Saved data entries
━━━━━━━━━━━━━━━━━━━━

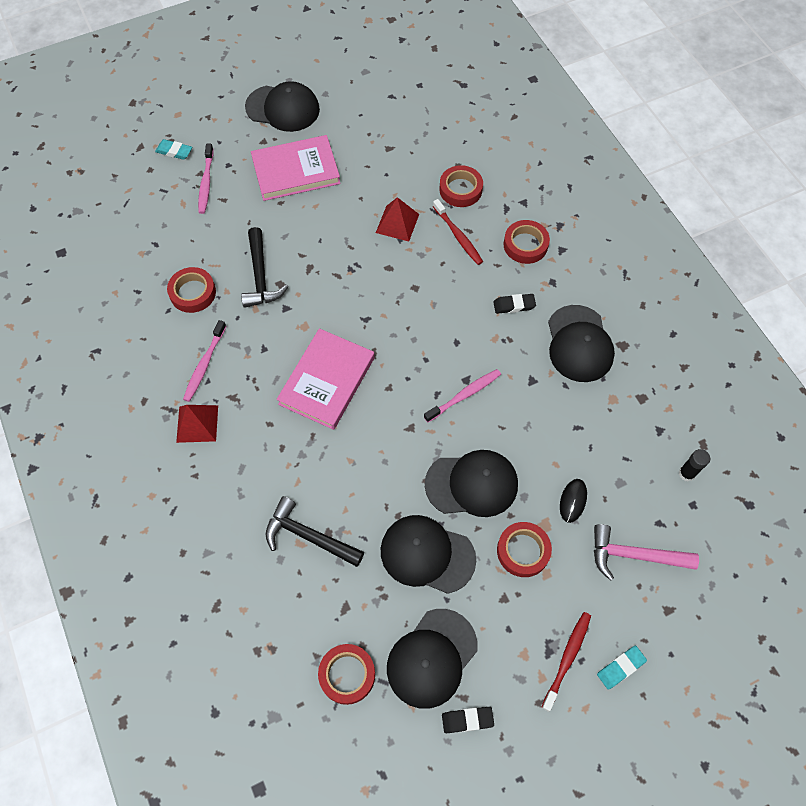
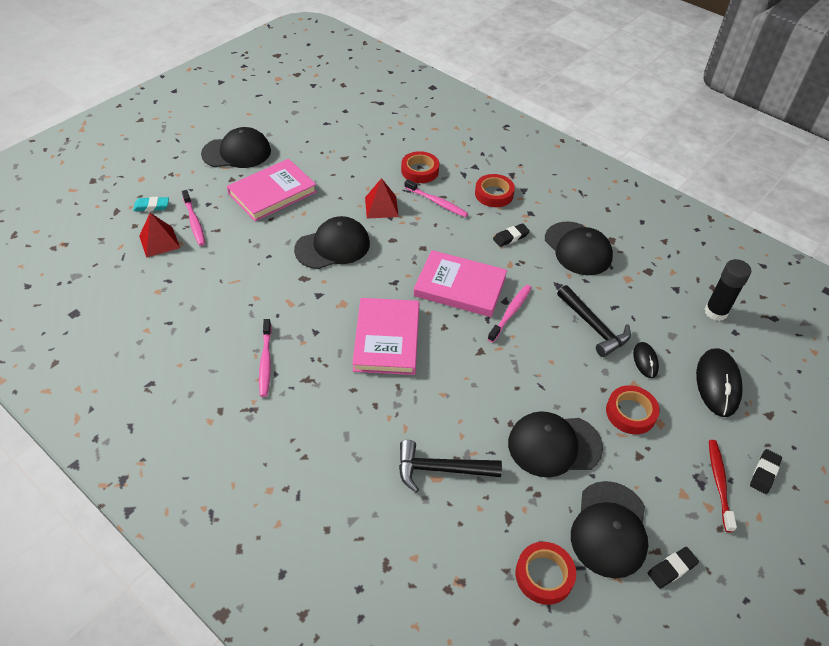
camera: 25 degrees left, 15 degrees down
(193, 293) = (224, 308): red tape -> none
(197, 423) = (283, 412): red pyramid -> red pyramid (159, 242)
(260, 276) = (282, 277): black hammer -> black hammer (593, 327)
(429, 347) = (460, 286): none -> pink book
(458, 236) = (437, 202): red toothbrush -> pink toothbrush
(472, 484) = (557, 377): black cap -> black cap (333, 246)
(620, 668) = (764, 473): turquoise eraser -> black eraser
(634, 555) = (717, 384): pink hammer -> black mouse
(686, 473) = (715, 312): black glue stick -> black glue stick, size x1.58

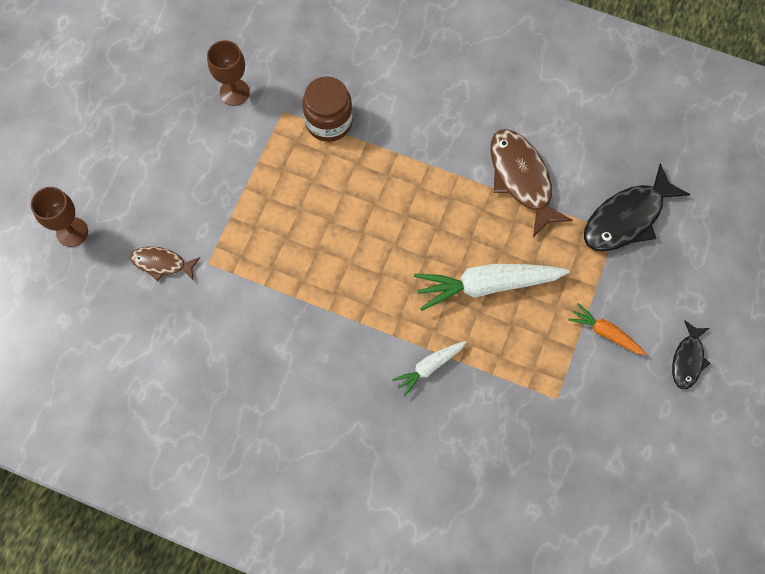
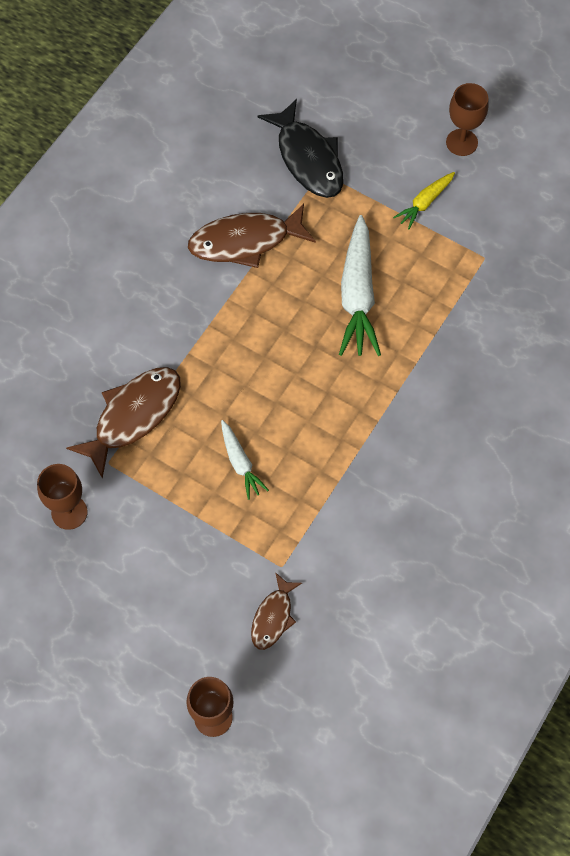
camera: 80 degrees left, 5 degrees down
(329, 122) = (133, 416): brown jar -> brown fish
(429, 367) = (437, 363): white carrot -> white carrot (240, 463)
(605, 333) = (425, 203): orange carrot -> yellow carrot
(687, 359) = (461, 142): black fish -> brown goblet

━━━━━━━━━━━━━━━━━━━━

Word for word, give again the lines from the first entry to the line with "(458, 236) = (437, 202): red", inclusive. Exclude the pictures.

camera: 25 degrees left, 15 degrees down
(193, 293) = (224, 308): red tape -> none
(197, 423) = (283, 412): red pyramid -> red pyramid (159, 242)
(260, 276) = (282, 277): black hammer -> black hammer (593, 327)
(429, 347) = (460, 286): none -> pink book
(458, 236) = (437, 202): red toothbrush -> pink toothbrush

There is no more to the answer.